### Work task
The lines from the first line of the entries through the line containing "nothing => CRIMSON HAMMER (443 400 528 471)" are to be repeated exactly, with both of those lines included.

### Provided records
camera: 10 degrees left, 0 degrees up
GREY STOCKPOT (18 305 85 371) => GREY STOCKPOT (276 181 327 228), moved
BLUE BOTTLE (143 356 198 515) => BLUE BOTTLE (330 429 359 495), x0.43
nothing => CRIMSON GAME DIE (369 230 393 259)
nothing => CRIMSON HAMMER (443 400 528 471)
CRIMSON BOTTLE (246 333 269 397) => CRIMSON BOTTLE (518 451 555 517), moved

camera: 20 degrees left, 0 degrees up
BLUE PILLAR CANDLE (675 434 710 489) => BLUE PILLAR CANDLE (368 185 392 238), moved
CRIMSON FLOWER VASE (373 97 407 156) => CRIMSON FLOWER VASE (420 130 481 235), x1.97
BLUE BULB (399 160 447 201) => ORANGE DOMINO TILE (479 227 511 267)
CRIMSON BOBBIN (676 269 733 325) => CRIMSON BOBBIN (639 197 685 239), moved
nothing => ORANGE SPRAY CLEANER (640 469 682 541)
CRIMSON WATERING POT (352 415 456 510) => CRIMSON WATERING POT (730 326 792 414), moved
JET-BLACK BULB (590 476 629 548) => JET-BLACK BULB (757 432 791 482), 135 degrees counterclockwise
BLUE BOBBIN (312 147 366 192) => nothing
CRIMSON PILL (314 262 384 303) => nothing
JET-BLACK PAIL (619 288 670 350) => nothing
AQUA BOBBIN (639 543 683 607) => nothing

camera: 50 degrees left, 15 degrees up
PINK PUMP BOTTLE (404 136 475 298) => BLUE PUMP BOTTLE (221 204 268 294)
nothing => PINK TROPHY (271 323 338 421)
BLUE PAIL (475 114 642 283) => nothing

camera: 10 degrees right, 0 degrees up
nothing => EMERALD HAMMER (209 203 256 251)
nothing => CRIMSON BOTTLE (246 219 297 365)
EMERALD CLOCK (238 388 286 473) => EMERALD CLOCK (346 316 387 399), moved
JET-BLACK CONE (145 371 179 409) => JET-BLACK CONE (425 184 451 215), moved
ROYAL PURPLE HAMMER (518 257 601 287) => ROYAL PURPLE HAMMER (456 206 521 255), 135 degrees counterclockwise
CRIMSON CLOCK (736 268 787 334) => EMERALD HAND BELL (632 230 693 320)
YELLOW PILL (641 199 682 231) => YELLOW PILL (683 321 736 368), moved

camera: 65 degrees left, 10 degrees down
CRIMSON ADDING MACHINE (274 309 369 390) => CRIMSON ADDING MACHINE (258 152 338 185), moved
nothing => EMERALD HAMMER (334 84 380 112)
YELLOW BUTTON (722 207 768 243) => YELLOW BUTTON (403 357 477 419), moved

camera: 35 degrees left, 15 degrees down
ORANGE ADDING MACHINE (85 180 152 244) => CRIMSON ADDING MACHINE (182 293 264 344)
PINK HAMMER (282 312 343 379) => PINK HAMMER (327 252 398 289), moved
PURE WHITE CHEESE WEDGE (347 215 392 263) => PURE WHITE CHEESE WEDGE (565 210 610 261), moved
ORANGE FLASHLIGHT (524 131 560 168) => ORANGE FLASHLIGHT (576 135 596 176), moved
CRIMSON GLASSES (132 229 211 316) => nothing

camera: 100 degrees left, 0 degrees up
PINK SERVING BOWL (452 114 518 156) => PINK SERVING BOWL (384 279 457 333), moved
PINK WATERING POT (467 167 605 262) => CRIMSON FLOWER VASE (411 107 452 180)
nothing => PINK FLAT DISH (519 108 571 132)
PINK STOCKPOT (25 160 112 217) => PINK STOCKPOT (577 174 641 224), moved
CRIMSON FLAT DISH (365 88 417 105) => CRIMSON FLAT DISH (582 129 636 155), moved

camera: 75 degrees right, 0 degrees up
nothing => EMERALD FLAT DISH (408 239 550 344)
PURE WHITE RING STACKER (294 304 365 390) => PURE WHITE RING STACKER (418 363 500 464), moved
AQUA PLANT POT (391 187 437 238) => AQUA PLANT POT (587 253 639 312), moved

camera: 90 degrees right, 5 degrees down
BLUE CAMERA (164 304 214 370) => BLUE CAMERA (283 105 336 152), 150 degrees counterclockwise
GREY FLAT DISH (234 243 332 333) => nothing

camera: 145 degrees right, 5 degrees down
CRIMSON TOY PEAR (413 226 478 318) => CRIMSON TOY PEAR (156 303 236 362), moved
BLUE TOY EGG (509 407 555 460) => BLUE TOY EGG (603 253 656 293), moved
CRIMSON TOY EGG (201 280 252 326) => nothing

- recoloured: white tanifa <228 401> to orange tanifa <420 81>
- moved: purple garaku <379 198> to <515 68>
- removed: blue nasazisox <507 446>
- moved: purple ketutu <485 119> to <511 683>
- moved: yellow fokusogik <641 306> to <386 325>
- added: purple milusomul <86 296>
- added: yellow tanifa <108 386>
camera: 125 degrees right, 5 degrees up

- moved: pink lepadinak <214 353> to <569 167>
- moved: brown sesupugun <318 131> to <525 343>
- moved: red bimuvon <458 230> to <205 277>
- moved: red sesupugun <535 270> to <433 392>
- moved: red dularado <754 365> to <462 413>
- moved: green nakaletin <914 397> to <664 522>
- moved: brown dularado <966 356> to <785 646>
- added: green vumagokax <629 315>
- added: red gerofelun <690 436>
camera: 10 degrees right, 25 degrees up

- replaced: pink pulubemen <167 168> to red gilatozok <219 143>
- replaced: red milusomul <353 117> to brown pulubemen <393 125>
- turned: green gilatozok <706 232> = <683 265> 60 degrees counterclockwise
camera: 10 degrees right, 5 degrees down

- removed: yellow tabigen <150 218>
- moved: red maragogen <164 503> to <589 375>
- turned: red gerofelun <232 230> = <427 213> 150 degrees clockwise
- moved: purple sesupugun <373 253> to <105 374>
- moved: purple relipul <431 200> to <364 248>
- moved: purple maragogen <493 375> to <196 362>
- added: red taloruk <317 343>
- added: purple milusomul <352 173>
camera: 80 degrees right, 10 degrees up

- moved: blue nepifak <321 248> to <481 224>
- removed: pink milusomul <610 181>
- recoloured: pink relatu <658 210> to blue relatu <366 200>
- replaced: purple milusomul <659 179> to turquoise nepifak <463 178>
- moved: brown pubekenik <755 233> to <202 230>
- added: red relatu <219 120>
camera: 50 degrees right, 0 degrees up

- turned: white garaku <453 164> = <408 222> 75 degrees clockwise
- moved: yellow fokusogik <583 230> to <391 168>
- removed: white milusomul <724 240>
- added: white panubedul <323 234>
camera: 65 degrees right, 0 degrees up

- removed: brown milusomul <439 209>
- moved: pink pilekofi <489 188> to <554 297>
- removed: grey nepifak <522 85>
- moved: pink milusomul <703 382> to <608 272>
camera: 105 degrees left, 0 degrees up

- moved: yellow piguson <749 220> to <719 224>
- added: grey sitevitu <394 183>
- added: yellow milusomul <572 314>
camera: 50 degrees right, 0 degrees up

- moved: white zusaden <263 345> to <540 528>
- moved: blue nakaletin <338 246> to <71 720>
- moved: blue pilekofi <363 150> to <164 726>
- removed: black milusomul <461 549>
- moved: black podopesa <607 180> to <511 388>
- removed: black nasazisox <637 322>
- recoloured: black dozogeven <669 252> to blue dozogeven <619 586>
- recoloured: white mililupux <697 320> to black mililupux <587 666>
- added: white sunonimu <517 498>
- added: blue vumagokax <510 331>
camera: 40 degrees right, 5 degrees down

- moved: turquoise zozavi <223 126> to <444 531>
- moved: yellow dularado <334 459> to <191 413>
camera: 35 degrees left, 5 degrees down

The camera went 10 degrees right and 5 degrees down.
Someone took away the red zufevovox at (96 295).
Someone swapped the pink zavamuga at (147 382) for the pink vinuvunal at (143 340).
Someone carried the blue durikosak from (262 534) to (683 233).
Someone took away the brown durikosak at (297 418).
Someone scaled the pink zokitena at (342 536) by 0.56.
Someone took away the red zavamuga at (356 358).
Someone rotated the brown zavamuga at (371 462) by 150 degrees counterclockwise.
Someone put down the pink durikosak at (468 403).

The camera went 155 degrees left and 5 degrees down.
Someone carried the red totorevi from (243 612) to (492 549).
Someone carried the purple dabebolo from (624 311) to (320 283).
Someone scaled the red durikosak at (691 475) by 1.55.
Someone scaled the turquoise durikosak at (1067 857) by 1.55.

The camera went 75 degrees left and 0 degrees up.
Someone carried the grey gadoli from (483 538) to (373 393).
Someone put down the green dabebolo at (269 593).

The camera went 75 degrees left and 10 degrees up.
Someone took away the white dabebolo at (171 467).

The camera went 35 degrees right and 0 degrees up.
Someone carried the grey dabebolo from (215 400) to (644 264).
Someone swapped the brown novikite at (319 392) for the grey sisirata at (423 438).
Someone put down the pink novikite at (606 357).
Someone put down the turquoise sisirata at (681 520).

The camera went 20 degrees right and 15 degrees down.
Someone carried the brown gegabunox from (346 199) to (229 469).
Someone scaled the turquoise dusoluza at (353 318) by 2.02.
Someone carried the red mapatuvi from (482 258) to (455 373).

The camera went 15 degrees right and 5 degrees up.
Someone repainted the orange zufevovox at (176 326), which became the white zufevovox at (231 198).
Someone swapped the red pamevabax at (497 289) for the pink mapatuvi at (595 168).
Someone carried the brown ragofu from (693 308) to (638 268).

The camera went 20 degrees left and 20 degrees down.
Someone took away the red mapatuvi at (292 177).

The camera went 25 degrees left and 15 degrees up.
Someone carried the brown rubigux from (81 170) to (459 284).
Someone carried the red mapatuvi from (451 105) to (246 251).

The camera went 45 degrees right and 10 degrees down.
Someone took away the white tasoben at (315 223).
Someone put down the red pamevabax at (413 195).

### Task solution
camera: 10 degrees left, 0 degrees up
GREY STOCKPOT (18 305 85 371) => GREY STOCKPOT (276 181 327 228), moved
BLUE BOTTLE (143 356 198 515) => BLUE BOTTLE (330 429 359 495), x0.43
nothing => CRIMSON GAME DIE (369 230 393 259)
nothing => CRIMSON HAMMER (443 400 528 471)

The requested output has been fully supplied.